**ASSIGNMENT:** Beginning with the line that holds "camera: 80 degrees right, 20 degrees down", retype the rest of the listing exactly, last line included.

**TASK MATERIAL:**
◆ ◆ ◆ ◆
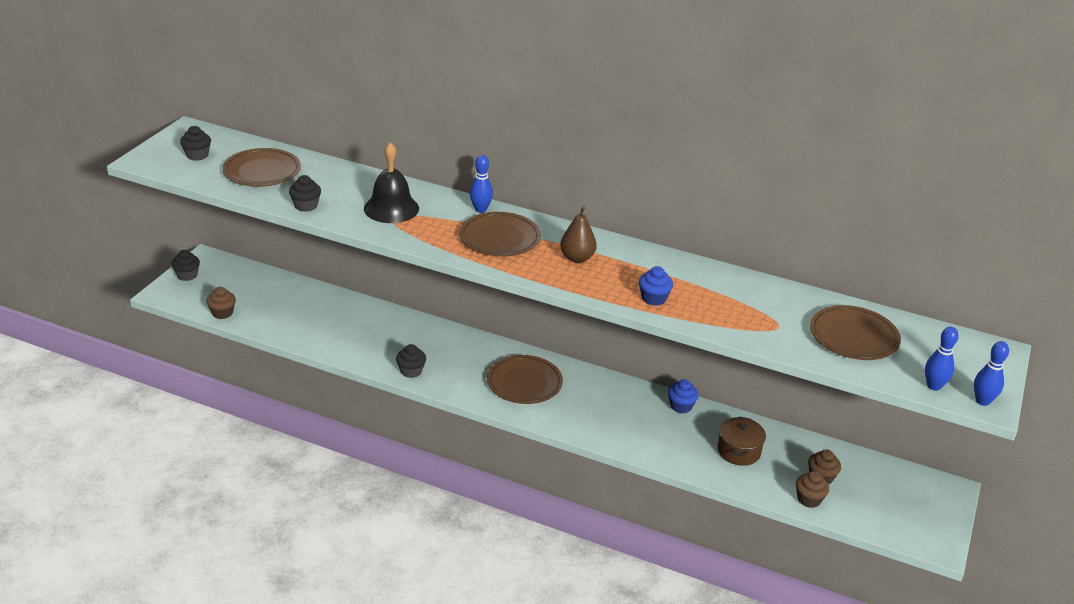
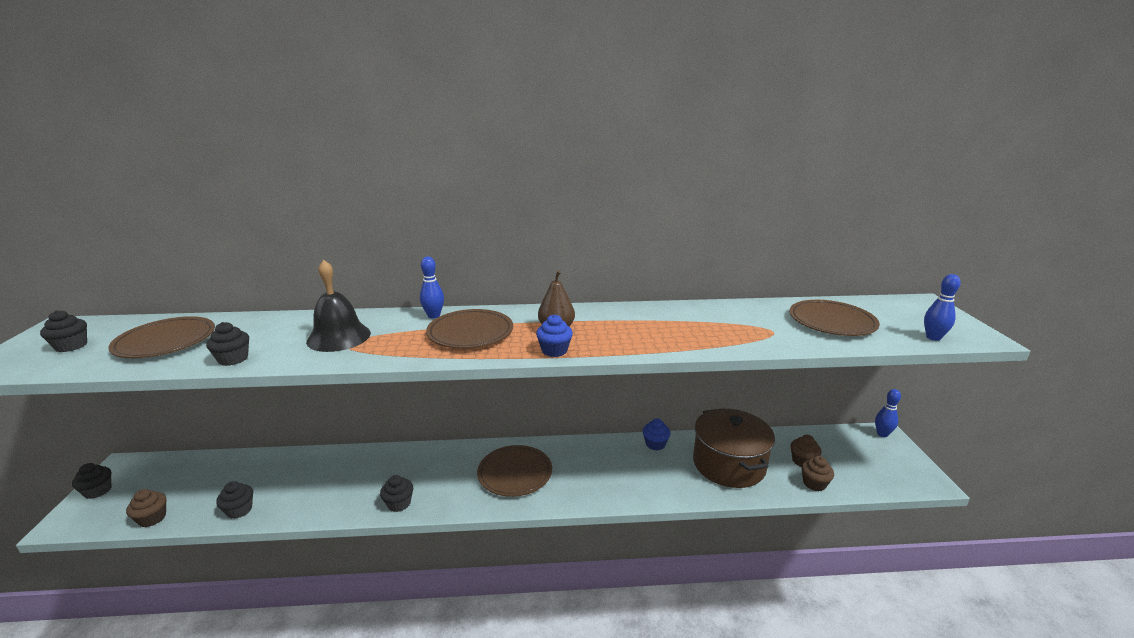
camera: 25 degrees left, 10 degrees down
(286, 330) = (239, 510): none -> black cupcake
(653, 298) = (654, 340): blue cupcake -> blue cupcake (554, 350)
(738, 451) = (729, 464): brown pot -> brown pot, size x1.79
(982, 401) = (976, 337): blue bowling pin -> blue bowling pin (882, 434)

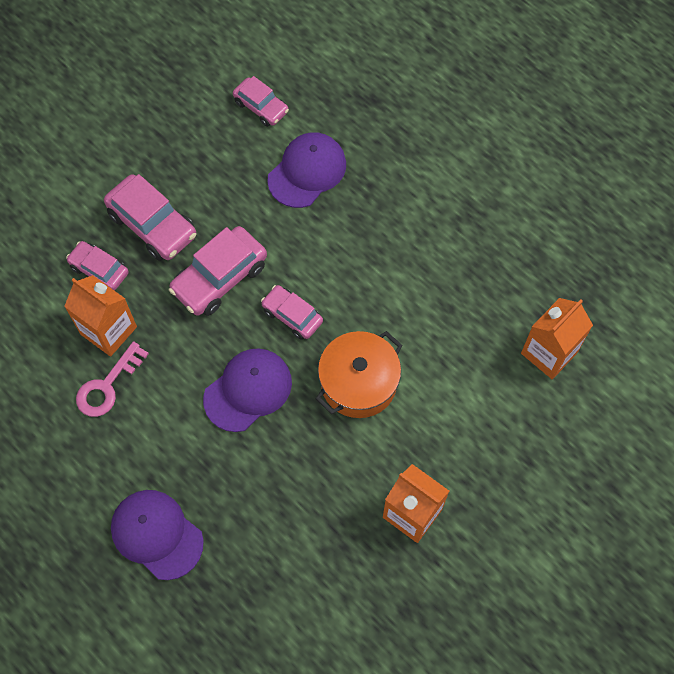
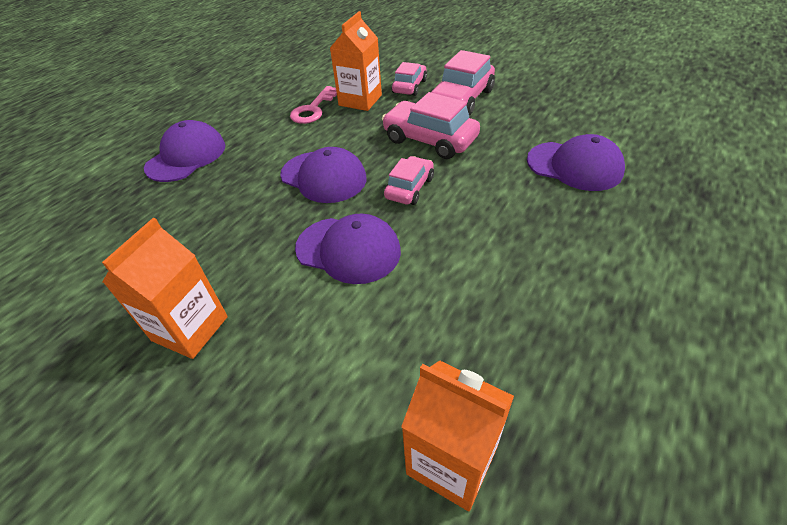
camera: 80 degrees right, 20 degrees down
(107, 386) = (313, 109): pink key -> pink key turned 90 degrees counterclockwise
(261, 107) = (620, 126): pink car -> none
(358, 383) = (348, 250): orange pot -> purple cap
◆ ◆ ◆ ◆
**YOUR RESPONSE:**
camera: 80 degrees right, 20 degrees down
(107, 386) = (313, 109): pink key -> pink key turned 90 degrees counterclockwise
(261, 107) = (620, 126): pink car -> none
(358, 383) = (348, 250): orange pot -> purple cap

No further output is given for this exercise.